EXERCISE GOAL.
Restate the records below word for word, leaving nothing out.

DATA RECORDS.
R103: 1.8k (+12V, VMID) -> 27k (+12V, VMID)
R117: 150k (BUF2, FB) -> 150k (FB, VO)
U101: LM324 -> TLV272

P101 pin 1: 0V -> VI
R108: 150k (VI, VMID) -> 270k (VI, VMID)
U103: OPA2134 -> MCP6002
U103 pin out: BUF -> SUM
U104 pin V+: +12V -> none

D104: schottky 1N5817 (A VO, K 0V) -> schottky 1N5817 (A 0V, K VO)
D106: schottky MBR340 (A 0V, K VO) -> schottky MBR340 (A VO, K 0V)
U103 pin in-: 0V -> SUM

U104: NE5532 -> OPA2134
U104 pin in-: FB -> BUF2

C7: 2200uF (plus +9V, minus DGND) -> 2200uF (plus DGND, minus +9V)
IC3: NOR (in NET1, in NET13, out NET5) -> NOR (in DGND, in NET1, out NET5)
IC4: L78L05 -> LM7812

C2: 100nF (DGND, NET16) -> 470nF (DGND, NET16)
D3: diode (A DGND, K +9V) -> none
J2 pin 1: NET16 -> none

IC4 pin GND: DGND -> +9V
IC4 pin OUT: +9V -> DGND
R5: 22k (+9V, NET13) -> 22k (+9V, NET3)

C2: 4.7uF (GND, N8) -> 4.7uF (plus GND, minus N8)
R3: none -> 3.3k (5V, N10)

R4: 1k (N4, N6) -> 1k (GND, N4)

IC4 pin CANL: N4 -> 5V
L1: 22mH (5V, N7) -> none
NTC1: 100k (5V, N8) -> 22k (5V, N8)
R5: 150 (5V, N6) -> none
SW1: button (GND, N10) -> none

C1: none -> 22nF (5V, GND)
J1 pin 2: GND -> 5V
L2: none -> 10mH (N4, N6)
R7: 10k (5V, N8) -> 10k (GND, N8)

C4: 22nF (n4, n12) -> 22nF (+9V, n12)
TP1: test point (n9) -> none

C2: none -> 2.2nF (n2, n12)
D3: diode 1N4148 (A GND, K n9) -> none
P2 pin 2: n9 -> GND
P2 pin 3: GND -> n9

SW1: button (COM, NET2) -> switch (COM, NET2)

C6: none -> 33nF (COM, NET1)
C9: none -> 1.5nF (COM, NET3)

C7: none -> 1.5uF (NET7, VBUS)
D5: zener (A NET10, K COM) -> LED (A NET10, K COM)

SOLUTION FOR THIS PROBLEM.
R103: 1.8k (+12V, VMID) -> 27k (+12V, VMID)
R117: 150k (BUF2, FB) -> 150k (FB, VO)
U101: LM324 -> TLV272

P101 pin 1: 0V -> VI
R108: 150k (VI, VMID) -> 270k (VI, VMID)
U103: OPA2134 -> MCP6002
U103 pin out: BUF -> SUM
U104 pin V+: +12V -> none

D104: schottky 1N5817 (A VO, K 0V) -> schottky 1N5817 (A 0V, K VO)
D106: schottky MBR340 (A 0V, K VO) -> schottky MBR340 (A VO, K 0V)
U103 pin in-: 0V -> SUM

U104: NE5532 -> OPA2134
U104 pin in-: FB -> BUF2

C7: 2200uF (plus +9V, minus DGND) -> 2200uF (plus DGND, minus +9V)
IC3: NOR (in NET1, in NET13, out NET5) -> NOR (in DGND, in NET1, out NET5)
IC4: L78L05 -> LM7812

C2: 100nF (DGND, NET16) -> 470nF (DGND, NET16)
D3: diode (A DGND, K +9V) -> none
J2 pin 1: NET16 -> none

IC4 pin GND: DGND -> +9V
IC4 pin OUT: +9V -> DGND
R5: 22k (+9V, NET13) -> 22k (+9V, NET3)

C2: 4.7uF (GND, N8) -> 4.7uF (plus GND, minus N8)
R3: none -> 3.3k (5V, N10)

R4: 1k (N4, N6) -> 1k (GND, N4)

IC4 pin CANL: N4 -> 5V
L1: 22mH (5V, N7) -> none
NTC1: 100k (5V, N8) -> 22k (5V, N8)
R5: 150 (5V, N6) -> none
SW1: button (GND, N10) -> none

C1: none -> 22nF (5V, GND)
J1 pin 2: GND -> 5V
L2: none -> 10mH (N4, N6)
R7: 10k (5V, N8) -> 10k (GND, N8)

C4: 22nF (n4, n12) -> 22nF (+9V, n12)
TP1: test point (n9) -> none

C2: none -> 2.2nF (n2, n12)
D3: diode 1N4148 (A GND, K n9) -> none
P2 pin 2: n9 -> GND
P2 pin 3: GND -> n9

SW1: button (COM, NET2) -> switch (COM, NET2)

C6: none -> 33nF (COM, NET1)
C9: none -> 1.5nF (COM, NET3)

C7: none -> 1.5uF (NET7, VBUS)
D5: zener (A NET10, K COM) -> LED (A NET10, K COM)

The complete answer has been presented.